* _Saved data entries_:
━━━
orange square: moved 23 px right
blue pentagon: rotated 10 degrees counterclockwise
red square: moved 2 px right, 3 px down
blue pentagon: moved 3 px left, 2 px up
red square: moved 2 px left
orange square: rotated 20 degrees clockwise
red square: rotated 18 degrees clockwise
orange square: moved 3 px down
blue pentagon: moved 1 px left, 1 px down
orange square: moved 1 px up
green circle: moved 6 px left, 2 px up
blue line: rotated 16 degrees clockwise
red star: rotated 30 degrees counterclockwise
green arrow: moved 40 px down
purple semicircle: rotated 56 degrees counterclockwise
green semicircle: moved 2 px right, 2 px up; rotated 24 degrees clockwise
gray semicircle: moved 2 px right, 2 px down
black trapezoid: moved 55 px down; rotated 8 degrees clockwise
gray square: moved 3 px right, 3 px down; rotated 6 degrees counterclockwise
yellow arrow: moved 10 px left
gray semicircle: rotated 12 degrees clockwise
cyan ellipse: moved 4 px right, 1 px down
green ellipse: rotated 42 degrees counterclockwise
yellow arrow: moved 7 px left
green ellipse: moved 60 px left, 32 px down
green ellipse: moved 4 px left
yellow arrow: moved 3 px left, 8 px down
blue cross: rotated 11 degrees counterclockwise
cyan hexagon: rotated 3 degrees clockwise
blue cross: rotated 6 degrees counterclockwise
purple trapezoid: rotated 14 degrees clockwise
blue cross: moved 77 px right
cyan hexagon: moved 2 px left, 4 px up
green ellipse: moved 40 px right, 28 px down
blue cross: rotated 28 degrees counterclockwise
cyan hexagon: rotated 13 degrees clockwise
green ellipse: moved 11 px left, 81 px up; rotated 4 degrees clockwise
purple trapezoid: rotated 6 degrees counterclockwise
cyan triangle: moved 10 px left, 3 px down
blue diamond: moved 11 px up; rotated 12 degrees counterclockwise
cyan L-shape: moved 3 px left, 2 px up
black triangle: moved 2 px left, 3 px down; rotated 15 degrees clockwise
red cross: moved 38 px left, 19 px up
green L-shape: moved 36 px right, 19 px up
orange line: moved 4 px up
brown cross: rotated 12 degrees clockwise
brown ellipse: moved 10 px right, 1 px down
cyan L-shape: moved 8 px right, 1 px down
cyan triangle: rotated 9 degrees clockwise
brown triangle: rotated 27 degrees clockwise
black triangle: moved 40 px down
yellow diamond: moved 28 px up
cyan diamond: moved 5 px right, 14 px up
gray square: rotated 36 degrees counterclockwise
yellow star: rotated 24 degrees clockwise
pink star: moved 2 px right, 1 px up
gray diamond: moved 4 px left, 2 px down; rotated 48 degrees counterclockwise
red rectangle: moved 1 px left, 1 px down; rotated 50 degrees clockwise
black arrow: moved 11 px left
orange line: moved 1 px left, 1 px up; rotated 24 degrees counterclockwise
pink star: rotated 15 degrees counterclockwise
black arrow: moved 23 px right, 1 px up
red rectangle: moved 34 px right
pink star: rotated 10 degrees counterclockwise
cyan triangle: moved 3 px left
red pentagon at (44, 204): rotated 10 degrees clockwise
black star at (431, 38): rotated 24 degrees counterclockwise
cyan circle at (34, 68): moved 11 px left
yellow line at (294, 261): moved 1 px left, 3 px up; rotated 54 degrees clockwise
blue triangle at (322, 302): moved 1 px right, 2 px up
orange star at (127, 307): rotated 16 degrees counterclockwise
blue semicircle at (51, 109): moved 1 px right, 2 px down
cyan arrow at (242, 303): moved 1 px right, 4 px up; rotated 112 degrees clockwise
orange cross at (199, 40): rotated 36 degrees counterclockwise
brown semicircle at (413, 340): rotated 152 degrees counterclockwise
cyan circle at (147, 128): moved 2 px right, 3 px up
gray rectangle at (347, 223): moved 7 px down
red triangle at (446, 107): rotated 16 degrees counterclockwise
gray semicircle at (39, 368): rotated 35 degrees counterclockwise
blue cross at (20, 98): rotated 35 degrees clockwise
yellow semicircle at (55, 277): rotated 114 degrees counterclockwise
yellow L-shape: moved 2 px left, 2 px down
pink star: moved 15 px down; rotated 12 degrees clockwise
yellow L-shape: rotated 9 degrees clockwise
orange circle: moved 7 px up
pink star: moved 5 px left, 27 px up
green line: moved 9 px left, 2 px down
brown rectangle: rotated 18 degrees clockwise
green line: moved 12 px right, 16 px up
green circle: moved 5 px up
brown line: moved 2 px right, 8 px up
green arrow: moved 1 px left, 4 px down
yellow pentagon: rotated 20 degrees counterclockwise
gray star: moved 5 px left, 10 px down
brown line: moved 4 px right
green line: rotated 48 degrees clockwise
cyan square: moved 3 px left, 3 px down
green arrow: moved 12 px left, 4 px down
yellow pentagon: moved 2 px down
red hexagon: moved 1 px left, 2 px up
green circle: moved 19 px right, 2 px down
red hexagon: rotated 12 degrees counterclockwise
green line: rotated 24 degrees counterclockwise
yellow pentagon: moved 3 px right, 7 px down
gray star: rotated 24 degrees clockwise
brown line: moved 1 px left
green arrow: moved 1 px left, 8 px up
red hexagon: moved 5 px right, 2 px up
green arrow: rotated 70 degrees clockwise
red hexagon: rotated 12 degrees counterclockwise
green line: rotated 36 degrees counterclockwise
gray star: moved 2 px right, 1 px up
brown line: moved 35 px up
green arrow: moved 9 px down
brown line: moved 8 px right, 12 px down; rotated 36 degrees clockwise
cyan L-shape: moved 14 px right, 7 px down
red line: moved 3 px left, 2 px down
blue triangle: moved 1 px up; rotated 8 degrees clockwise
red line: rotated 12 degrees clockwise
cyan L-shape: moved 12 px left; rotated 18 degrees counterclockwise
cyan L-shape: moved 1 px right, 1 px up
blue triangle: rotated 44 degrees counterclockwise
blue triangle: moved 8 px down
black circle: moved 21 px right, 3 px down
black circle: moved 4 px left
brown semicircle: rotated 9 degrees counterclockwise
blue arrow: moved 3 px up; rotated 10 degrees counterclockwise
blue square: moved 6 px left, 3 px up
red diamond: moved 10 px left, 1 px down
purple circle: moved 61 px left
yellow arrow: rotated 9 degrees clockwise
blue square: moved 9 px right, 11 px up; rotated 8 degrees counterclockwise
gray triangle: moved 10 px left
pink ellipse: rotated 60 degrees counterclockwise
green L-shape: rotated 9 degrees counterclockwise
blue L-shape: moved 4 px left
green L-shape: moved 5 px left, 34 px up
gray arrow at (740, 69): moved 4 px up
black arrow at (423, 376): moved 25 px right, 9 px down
━━━
* _Requirement_: Extract every line from the records above verbatim, with no changes to wording, numbers, or order.

* _Solution_:
orange square: moved 23 px right
blue pentagon: rotated 10 degrees counterclockwise
red square: moved 2 px right, 3 px down
blue pentagon: moved 3 px left, 2 px up
red square: moved 2 px left
orange square: rotated 20 degrees clockwise
red square: rotated 18 degrees clockwise
orange square: moved 3 px down
blue pentagon: moved 1 px left, 1 px down
orange square: moved 1 px up
green circle: moved 6 px left, 2 px up
blue line: rotated 16 degrees clockwise
red star: rotated 30 degrees counterclockwise
green arrow: moved 40 px down
purple semicircle: rotated 56 degrees counterclockwise
green semicircle: moved 2 px right, 2 px up; rotated 24 degrees clockwise
gray semicircle: moved 2 px right, 2 px down
black trapezoid: moved 55 px down; rotated 8 degrees clockwise
gray square: moved 3 px right, 3 px down; rotated 6 degrees counterclockwise
yellow arrow: moved 10 px left
gray semicircle: rotated 12 degrees clockwise
cyan ellipse: moved 4 px right, 1 px down
green ellipse: rotated 42 degrees counterclockwise
yellow arrow: moved 7 px left
green ellipse: moved 60 px left, 32 px down
green ellipse: moved 4 px left
yellow arrow: moved 3 px left, 8 px down
blue cross: rotated 11 degrees counterclockwise
cyan hexagon: rotated 3 degrees clockwise
blue cross: rotated 6 degrees counterclockwise
purple trapezoid: rotated 14 degrees clockwise
blue cross: moved 77 px right
cyan hexagon: moved 2 px left, 4 px up
green ellipse: moved 40 px right, 28 px down
blue cross: rotated 28 degrees counterclockwise
cyan hexagon: rotated 13 degrees clockwise
green ellipse: moved 11 px left, 81 px up; rotated 4 degrees clockwise
purple trapezoid: rotated 6 degrees counterclockwise
cyan triangle: moved 10 px left, 3 px down
blue diamond: moved 11 px up; rotated 12 degrees counterclockwise
cyan L-shape: moved 3 px left, 2 px up
black triangle: moved 2 px left, 3 px down; rotated 15 degrees clockwise
red cross: moved 38 px left, 19 px up
green L-shape: moved 36 px right, 19 px up
orange line: moved 4 px up
brown cross: rotated 12 degrees clockwise
brown ellipse: moved 10 px right, 1 px down
cyan L-shape: moved 8 px right, 1 px down
cyan triangle: rotated 9 degrees clockwise
brown triangle: rotated 27 degrees clockwise
black triangle: moved 40 px down
yellow diamond: moved 28 px up
cyan diamond: moved 5 px right, 14 px up
gray square: rotated 36 degrees counterclockwise
yellow star: rotated 24 degrees clockwise
pink star: moved 2 px right, 1 px up
gray diamond: moved 4 px left, 2 px down; rotated 48 degrees counterclockwise
red rectangle: moved 1 px left, 1 px down; rotated 50 degrees clockwise
black arrow: moved 11 px left
orange line: moved 1 px left, 1 px up; rotated 24 degrees counterclockwise
pink star: rotated 15 degrees counterclockwise
black arrow: moved 23 px right, 1 px up
red rectangle: moved 34 px right
pink star: rotated 10 degrees counterclockwise
cyan triangle: moved 3 px left
red pentagon at (44, 204): rotated 10 degrees clockwise
black star at (431, 38): rotated 24 degrees counterclockwise
cyan circle at (34, 68): moved 11 px left
yellow line at (294, 261): moved 1 px left, 3 px up; rotated 54 degrees clockwise
blue triangle at (322, 302): moved 1 px right, 2 px up
orange star at (127, 307): rotated 16 degrees counterclockwise
blue semicircle at (51, 109): moved 1 px right, 2 px down
cyan arrow at (242, 303): moved 1 px right, 4 px up; rotated 112 degrees clockwise
orange cross at (199, 40): rotated 36 degrees counterclockwise
brown semicircle at (413, 340): rotated 152 degrees counterclockwise
cyan circle at (147, 128): moved 2 px right, 3 px up
gray rectangle at (347, 223): moved 7 px down
red triangle at (446, 107): rotated 16 degrees counterclockwise
gray semicircle at (39, 368): rotated 35 degrees counterclockwise
blue cross at (20, 98): rotated 35 degrees clockwise
yellow semicircle at (55, 277): rotated 114 degrees counterclockwise
yellow L-shape: moved 2 px left, 2 px down
pink star: moved 15 px down; rotated 12 degrees clockwise
yellow L-shape: rotated 9 degrees clockwise
orange circle: moved 7 px up
pink star: moved 5 px left, 27 px up
green line: moved 9 px left, 2 px down
brown rectangle: rotated 18 degrees clockwise
green line: moved 12 px right, 16 px up
green circle: moved 5 px up
brown line: moved 2 px right, 8 px up
green arrow: moved 1 px left, 4 px down
yellow pentagon: rotated 20 degrees counterclockwise
gray star: moved 5 px left, 10 px down
brown line: moved 4 px right
green line: rotated 48 degrees clockwise
cyan square: moved 3 px left, 3 px down
green arrow: moved 12 px left, 4 px down
yellow pentagon: moved 2 px down
red hexagon: moved 1 px left, 2 px up
green circle: moved 19 px right, 2 px down
red hexagon: rotated 12 degrees counterclockwise
green line: rotated 24 degrees counterclockwise
yellow pentagon: moved 3 px right, 7 px down
gray star: rotated 24 degrees clockwise
brown line: moved 1 px left
green arrow: moved 1 px left, 8 px up
red hexagon: moved 5 px right, 2 px up
green arrow: rotated 70 degrees clockwise
red hexagon: rotated 12 degrees counterclockwise
green line: rotated 36 degrees counterclockwise
gray star: moved 2 px right, 1 px up
brown line: moved 35 px up
green arrow: moved 9 px down
brown line: moved 8 px right, 12 px down; rotated 36 degrees clockwise
cyan L-shape: moved 14 px right, 7 px down
red line: moved 3 px left, 2 px down
blue triangle: moved 1 px up; rotated 8 degrees clockwise
red line: rotated 12 degrees clockwise
cyan L-shape: moved 12 px left; rotated 18 degrees counterclockwise
cyan L-shape: moved 1 px right, 1 px up
blue triangle: rotated 44 degrees counterclockwise
blue triangle: moved 8 px down
black circle: moved 21 px right, 3 px down
black circle: moved 4 px left
brown semicircle: rotated 9 degrees counterclockwise
blue arrow: moved 3 px up; rotated 10 degrees counterclockwise
blue square: moved 6 px left, 3 px up
red diamond: moved 10 px left, 1 px down
purple circle: moved 61 px left
yellow arrow: rotated 9 degrees clockwise
blue square: moved 9 px right, 11 px up; rotated 8 degrees counterclockwise
gray triangle: moved 10 px left
pink ellipse: rotated 60 degrees counterclockwise
green L-shape: rotated 9 degrees counterclockwise
blue L-shape: moved 4 px left
green L-shape: moved 5 px left, 34 px up
gray arrow at (740, 69): moved 4 px up
black arrow at (423, 376): moved 25 px right, 9 px down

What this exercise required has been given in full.